WORK TO BE COMPLETED
Transcribe every line of the records below without changing anything.

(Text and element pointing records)
*****
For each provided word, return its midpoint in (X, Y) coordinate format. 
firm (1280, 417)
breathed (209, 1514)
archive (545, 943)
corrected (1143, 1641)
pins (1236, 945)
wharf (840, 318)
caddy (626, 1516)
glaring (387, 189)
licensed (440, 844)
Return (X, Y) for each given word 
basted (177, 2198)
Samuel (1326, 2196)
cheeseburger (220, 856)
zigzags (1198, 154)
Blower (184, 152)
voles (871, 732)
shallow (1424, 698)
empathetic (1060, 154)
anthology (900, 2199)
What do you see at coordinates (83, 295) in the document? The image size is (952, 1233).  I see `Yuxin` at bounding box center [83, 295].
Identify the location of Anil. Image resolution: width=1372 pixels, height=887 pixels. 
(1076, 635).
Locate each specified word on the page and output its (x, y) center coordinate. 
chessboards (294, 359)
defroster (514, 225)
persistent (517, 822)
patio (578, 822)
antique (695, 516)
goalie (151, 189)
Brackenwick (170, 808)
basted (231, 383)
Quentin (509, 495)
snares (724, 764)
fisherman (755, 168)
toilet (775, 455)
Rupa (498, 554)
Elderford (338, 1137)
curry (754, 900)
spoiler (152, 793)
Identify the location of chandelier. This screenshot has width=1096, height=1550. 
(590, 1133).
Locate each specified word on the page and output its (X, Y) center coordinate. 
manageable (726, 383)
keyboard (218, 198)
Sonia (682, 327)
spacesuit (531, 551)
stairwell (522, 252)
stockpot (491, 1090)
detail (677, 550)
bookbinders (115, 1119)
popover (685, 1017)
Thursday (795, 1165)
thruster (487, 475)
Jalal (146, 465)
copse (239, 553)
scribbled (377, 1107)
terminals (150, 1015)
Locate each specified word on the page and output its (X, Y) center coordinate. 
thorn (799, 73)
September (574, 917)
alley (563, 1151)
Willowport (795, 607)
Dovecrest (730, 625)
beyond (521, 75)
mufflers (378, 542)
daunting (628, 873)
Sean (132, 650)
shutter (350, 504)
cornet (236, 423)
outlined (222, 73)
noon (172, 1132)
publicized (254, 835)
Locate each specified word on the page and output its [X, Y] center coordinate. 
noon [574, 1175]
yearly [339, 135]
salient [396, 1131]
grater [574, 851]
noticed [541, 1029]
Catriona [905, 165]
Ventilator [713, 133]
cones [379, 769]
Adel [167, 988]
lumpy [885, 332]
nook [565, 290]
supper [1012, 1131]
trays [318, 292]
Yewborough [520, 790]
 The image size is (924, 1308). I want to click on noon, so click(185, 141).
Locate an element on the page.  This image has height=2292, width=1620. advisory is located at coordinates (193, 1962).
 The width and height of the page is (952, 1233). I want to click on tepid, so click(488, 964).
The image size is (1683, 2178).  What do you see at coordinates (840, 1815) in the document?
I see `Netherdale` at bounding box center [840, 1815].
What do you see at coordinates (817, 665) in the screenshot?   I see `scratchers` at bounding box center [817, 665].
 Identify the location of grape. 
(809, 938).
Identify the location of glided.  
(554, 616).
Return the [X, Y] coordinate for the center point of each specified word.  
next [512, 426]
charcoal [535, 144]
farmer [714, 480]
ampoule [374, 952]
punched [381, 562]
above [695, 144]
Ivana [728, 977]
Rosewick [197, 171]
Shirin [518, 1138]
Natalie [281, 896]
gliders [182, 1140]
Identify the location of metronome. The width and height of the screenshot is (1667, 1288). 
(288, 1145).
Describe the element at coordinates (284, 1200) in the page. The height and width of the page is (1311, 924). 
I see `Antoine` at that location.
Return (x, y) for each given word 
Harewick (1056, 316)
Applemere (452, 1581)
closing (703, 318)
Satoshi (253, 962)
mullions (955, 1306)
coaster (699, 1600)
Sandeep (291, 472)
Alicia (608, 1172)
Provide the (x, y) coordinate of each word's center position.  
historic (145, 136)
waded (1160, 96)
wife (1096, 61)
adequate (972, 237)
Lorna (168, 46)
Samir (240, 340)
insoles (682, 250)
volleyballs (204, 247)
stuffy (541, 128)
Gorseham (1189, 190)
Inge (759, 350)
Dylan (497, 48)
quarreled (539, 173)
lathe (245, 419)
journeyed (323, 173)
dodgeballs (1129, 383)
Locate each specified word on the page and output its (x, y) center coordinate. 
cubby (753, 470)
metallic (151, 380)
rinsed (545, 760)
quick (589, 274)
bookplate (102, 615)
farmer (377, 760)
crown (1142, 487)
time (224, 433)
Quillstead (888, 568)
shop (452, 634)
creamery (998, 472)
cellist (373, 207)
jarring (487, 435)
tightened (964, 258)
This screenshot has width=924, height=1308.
*****
RESULT OF THE TASK
For each provided word, return its midpoint in (X, Y) coordinate format. 
firm (1280, 417)
breathed (209, 1514)
archive (545, 943)
corrected (1143, 1641)
pins (1236, 945)
wharf (840, 318)
caddy (626, 1516)
glaring (387, 189)
licensed (440, 844)
Return (X, Y) for each given word 
basted (177, 2198)
Samuel (1326, 2196)
cheeseburger (220, 856)
zigzags (1198, 154)
Blower (184, 152)
voles (871, 732)
shallow (1424, 698)
empathetic (1060, 154)
anthology (900, 2199)
What do you see at coordinates (83, 295) in the document? The image size is (952, 1233).  I see `Yuxin` at bounding box center [83, 295].
Identify the location of Anil. Image resolution: width=1372 pixels, height=887 pixels. 
(1076, 635).
Locate each specified word on the page and output its (x, y) center coordinate. 
chessboards (294, 359)
defroster (514, 225)
persistent (517, 822)
patio (578, 822)
antique (695, 516)
goalie (151, 189)
Brackenwick (170, 808)
basted (231, 383)
Quentin (509, 495)
snares (724, 764)
fisherman (755, 168)
toilet (775, 455)
Rupa (498, 554)
Elderford (338, 1137)
curry (754, 900)
spoiler (152, 793)
Identify the location of chandelier. This screenshot has width=1096, height=1550. 
(590, 1133).
Locate each specified word on the page and output its (X, Y) center coordinate. 
manageable (726, 383)
keyboard (218, 198)
Sonia (682, 327)
spacesuit (531, 551)
stairwell (522, 252)
stockpot (491, 1090)
detail (677, 550)
bookbinders (115, 1119)
popover (685, 1017)
Thursday (795, 1165)
thruster (487, 475)
Jalal (146, 465)
copse (239, 553)
scribbled (377, 1107)
terminals (150, 1015)
Locate each specified word on the page and output its (X, Y) center coordinate. 
thorn (799, 73)
September (574, 917)
alley (563, 1151)
Willowport (795, 607)
Dovecrest (730, 625)
beyond (521, 75)
mufflers (378, 542)
daunting (628, 873)
Sean (132, 650)
shutter (350, 504)
cornet (236, 423)
outlined (222, 73)
noon (172, 1132)
publicized (254, 835)
Locate each specified word on the page and output its [X, Y] center coordinate. 
noon [574, 1175]
yearly [339, 135]
salient [396, 1131]
grater [574, 851]
noticed [541, 1029]
Catriona [905, 165]
Ventilator [713, 133]
cones [379, 769]
Adel [167, 988]
lumpy [885, 332]
nook [565, 290]
supper [1012, 1131]
trays [318, 292]
Yewborough [520, 790]
 The image size is (924, 1308). I want to click on noon, so click(185, 141).
Locate an element on the page.  This image has height=2292, width=1620. advisory is located at coordinates (193, 1962).
 The width and height of the page is (952, 1233). I want to click on tepid, so click(488, 964).
The image size is (1683, 2178).  What do you see at coordinates (840, 1815) in the document?
I see `Netherdale` at bounding box center [840, 1815].
What do you see at coordinates (817, 665) in the screenshot?   I see `scratchers` at bounding box center [817, 665].
 Identify the location of grape. 
(809, 938).
Identify the location of glided.  
(554, 616).
Return the [X, Y] coordinate for the center point of each specified word.  
next [512, 426]
charcoal [535, 144]
farmer [714, 480]
ampoule [374, 952]
punched [381, 562]
above [695, 144]
Ivana [728, 977]
Rosewick [197, 171]
Shirin [518, 1138]
Natalie [281, 896]
gliders [182, 1140]
Identify the location of metronome. The width and height of the screenshot is (1667, 1288). 
(288, 1145).
Describe the element at coordinates (284, 1200) in the page. The height and width of the page is (1311, 924). 
I see `Antoine` at that location.
Return (x, y) for each given word 
Harewick (1056, 316)
Applemere (452, 1581)
closing (703, 318)
Satoshi (253, 962)
mullions (955, 1306)
coaster (699, 1600)
Sandeep (291, 472)
Alicia (608, 1172)
Provide the (x, y) coordinate of each word's center position.  
historic (145, 136)
waded (1160, 96)
wife (1096, 61)
adequate (972, 237)
Lorna (168, 46)
Samir (240, 340)
insoles (682, 250)
volleyballs (204, 247)
stuffy (541, 128)
Gorseham (1189, 190)
Inge (759, 350)
Dylan (497, 48)
quarreled (539, 173)
lathe (245, 419)
journeyed (323, 173)
dodgeballs (1129, 383)
Locate each specified word on the page and output its (x, y) center coordinate. 
cubby (753, 470)
metallic (151, 380)
rinsed (545, 760)
quick (589, 274)
bookplate (102, 615)
farmer (377, 760)
crown (1142, 487)
time (224, 433)
Quillstead (888, 568)
shop (452, 634)
creamery (998, 472)
cellist (373, 207)
jarring (487, 435)
tightened (964, 258)
This screenshot has width=924, height=1308.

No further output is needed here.